■ Problem details ■
Count the lines in the material that contain the string "time", and give only that number.

---------- Material shown ----------

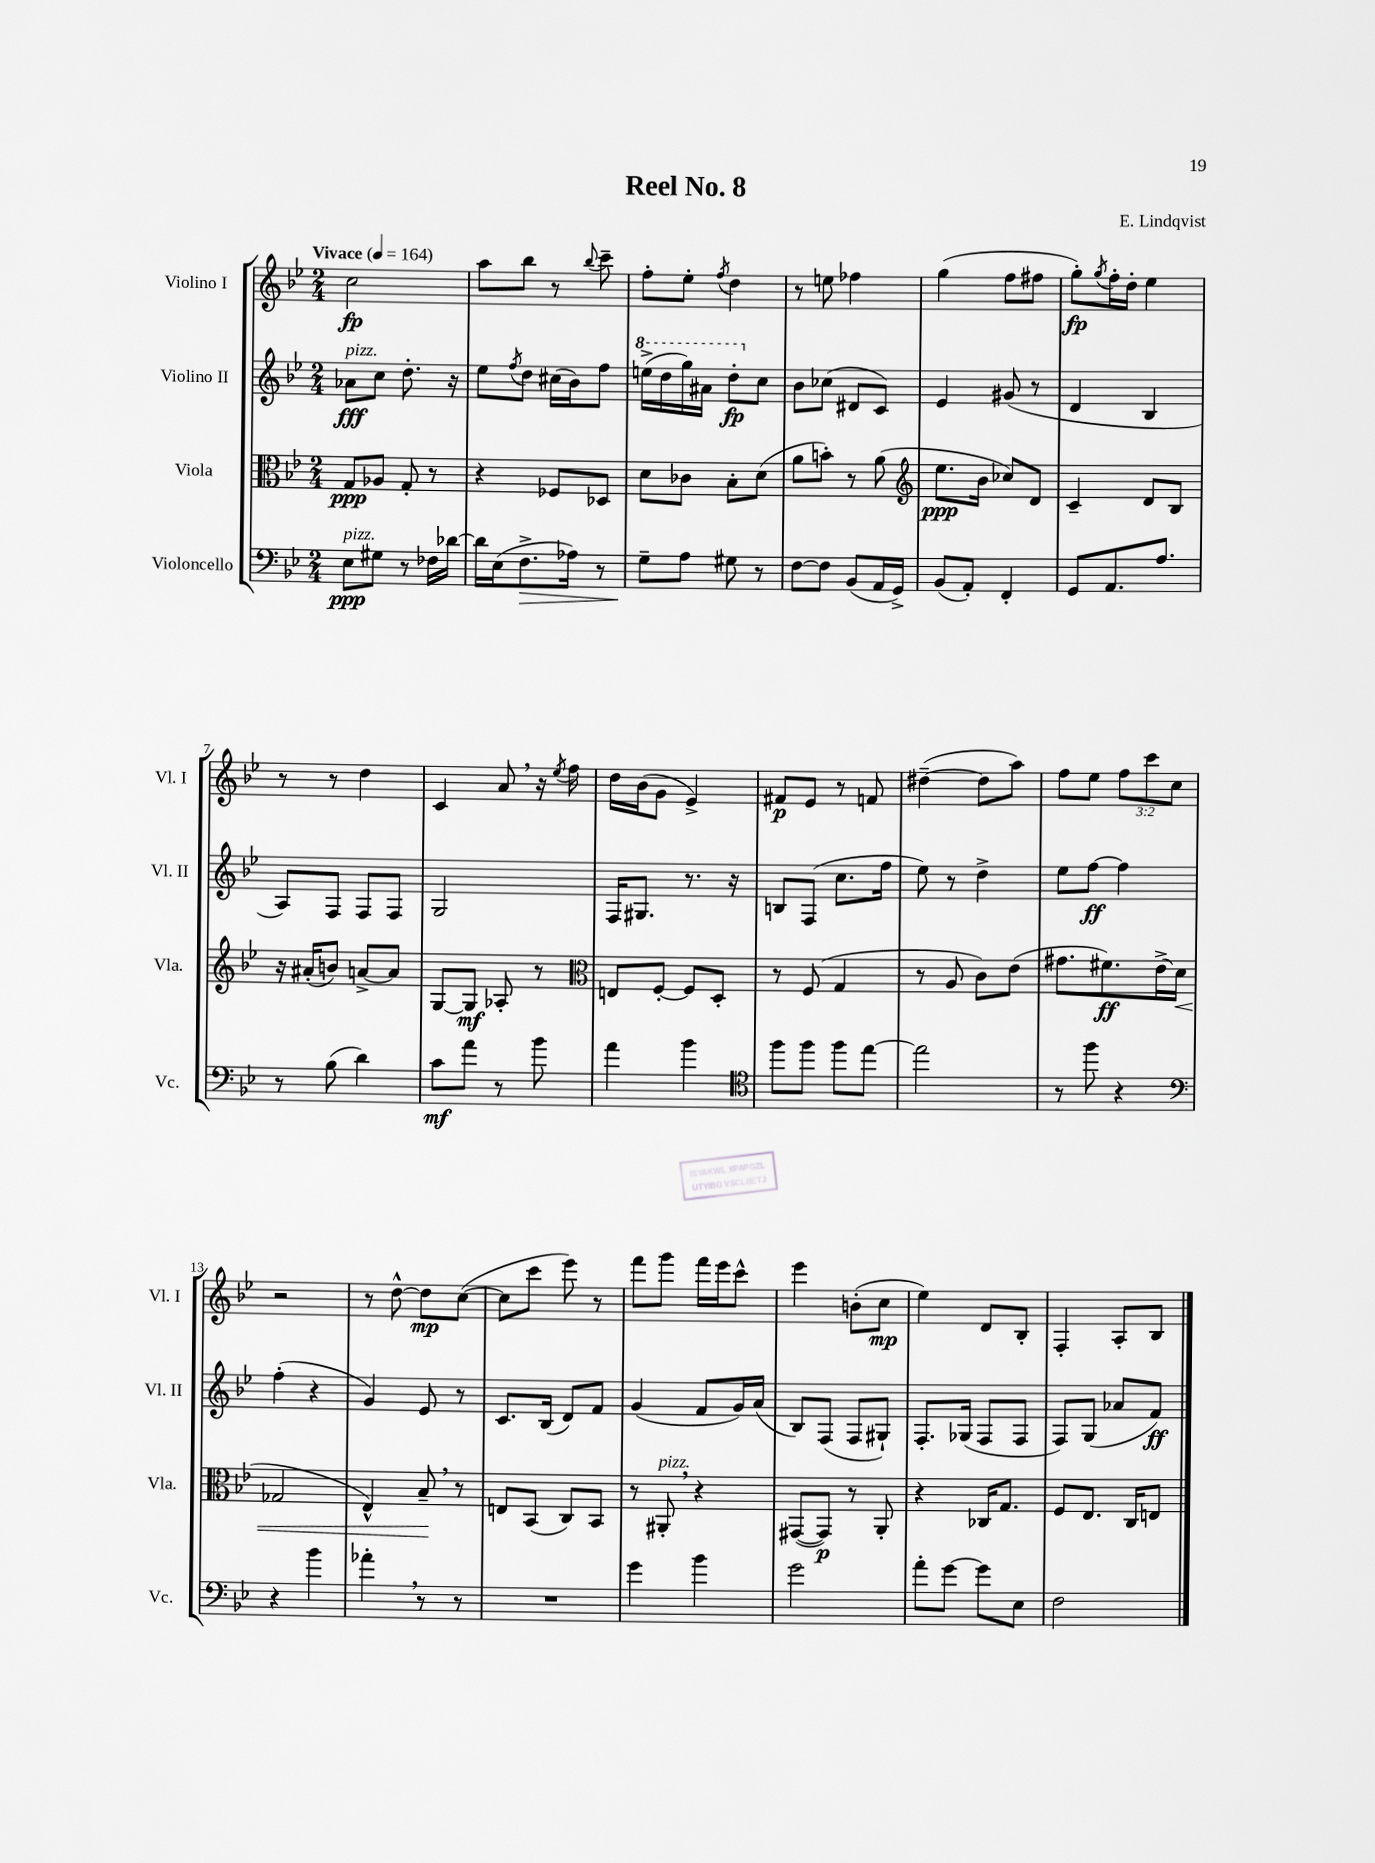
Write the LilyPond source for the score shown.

\header { title = "Reel No. 8" composer = "E. Lindqvist" }
<<
\new StaffGroup <<
\new Staff = "s0" \with { instrumentName = "Violino I" shortInstrumentName = "Vl. I" } {
    \clef treble \key bes \major \numericTimeSignature \time 2/4 \override Staff.TupletNumber.text = #tuplet-number::calc-fraction-text \tempo "Vivace" 4 = 164
    c''2\fp |
    a''8 bes''8 r8 \appoggiatura { bes''8 } c'''8-- |
    f''8-. ees''8-. \acciaccatura { f''8 } d''4 |
    r8 e''8 fes''4 |
    g''4( f''8 fis''8 |
    g''8-.\fp) \acciaccatura { g''8 } f''16-. d''16-. ees''4 |
    r8 r8 d''4 |
    c'4 a'8 \breathe r16 \acciaccatura { ees''8 } f''16 |
    d''16 bes'16( g'8 ees'4->) |
    fis'8\p ees'8 r8 f'8 |
    dis''4~--( dis''8 a''8) |
    f''8 ees''8 \tuplet 3/2 { f''8 c'''8 c''8 } |
    r2 |
    r8 d''8~-^ d''8\mp c''8~( |
    c''8 c'''8 ees'''8) r8 |
    f'''8 g'''8 f'''16 ees'''16 c'''8-^ |
    ees'''4 b'8-.( c''8\mp |
    ees''4) d'8 bes8-. |
    f4-. a8-. bes8 \bar "|." |
}
\new Staff = "s1" \with { instrumentName = "Violino II" shortInstrumentName = "Vl. II" } {
    \clef treble \key bes \major \numericTimeSignature \time 2/4
    aes'8\fff^\markup { \italic "pizz." } c''8 d''8.-. r16 |
    ees''8 \acciaccatura { f''8 } d''8 cis''16( bes'16) f''8 |
    \ottava #1 e'''16->( d'''16 g'''16) ais''16 d'''8-.\fp \ottava #0 c''8 |
    bes'8 ces''8( dis'8 c'8) |
    ees'4 gis'8( r8 |
    d'4 bes4 |
    a8) f8 f8 f8 |
    g2 |
    f16 gis8. r8. r16 |
    b8 f8( c''8. f''16 |
    ees''8) r8 d''4-> |
    ees''8 f''8~\ff f''4 |
    f''4-.( r4 |
    g'4) ees'8 r8 |
    c'8. bes16( d'8) f'8 |
    g'4( f'8 g'16) a'16( |
    bes8) f8( f8 gis8-!) |
    f8.-. ges16( f8 f8 |
    f8) g8( aes'8 f'8\ff) \bar "|." |
}
\new Staff = "s2" \with { instrumentName = "Viola" shortInstrumentName = "Vla." } {
    \clef alto \key bes \major \numericTimeSignature \time 2/4
    g8\ppp aes8 g8-. r8 |
    r4 fes8 des8 |
    d'8 ces'8 bes8-. d'8( |
    a'8 b'8-.) r8 a'8( |
    \clef treble ees''8.\ppp bes'16 ces''8) d'8 |
    c'4-- d'8 bes8 |
    r16 ais'16-.( b'8) a'8~-> a'8 |
    g8~ g8\mf aes8-. r8 |
    \clef alto e8 f8~-. f8 d8-. |
    r8 f8( g4 |
    r8 a8 c'8) ees'8( |
    gis'8. fis'8.\ff) ees'16->( d'16\< |
    ges2 |
    ees4-^) bes8--\! \breathe r8 |
    e8 bes,8( c8) bes,8 |
    r8 ais,8-.^\markup { \italic "pizz." } \breathe r4 |
    gis,8~( gis,8\p) r8 a,8-. |
    r4 ces16 g8. |
    f8 ees8. c16 e8 \bar "|." |
}
\new Staff = "s3" \with { instrumentName = "Violoncello" shortInstrumentName = "Vc." } {
    \clef bass \key bes \major \numericTimeSignature \time 2/4
    ees8\ppp^\markup { \italic "pizz." } gis8 r8 fes16 des'16~ |
    des'16 ees16( f8.->\> aes16) r8 |
    g8--\! a8 gis8 r8 |
    f8~ f8 bes,8( a,16 g,16->) |
    bes,8( a,8-.) f,4-. |
    g,8 a,8. a8. |
    r8 bes8( d'4) |
    c'8\mf a'8 r8 bes'8 |
    a'4 bes'4 |
    \clef tenor f''8 f''8 f''8 ees''8~ |
    ees''2 |
    r8 f''8 r4 |
    \clef bass r4 bes'4 |
    aes'4-. \breathe r8 r8 |
    R2 |
    g'4 bes'4 |
    g'2 |
    a'8-. g'8~ g'8 ees8 |
    f2 \bar "|." |
}
>>
>>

----------

■ Completed exercise ■
4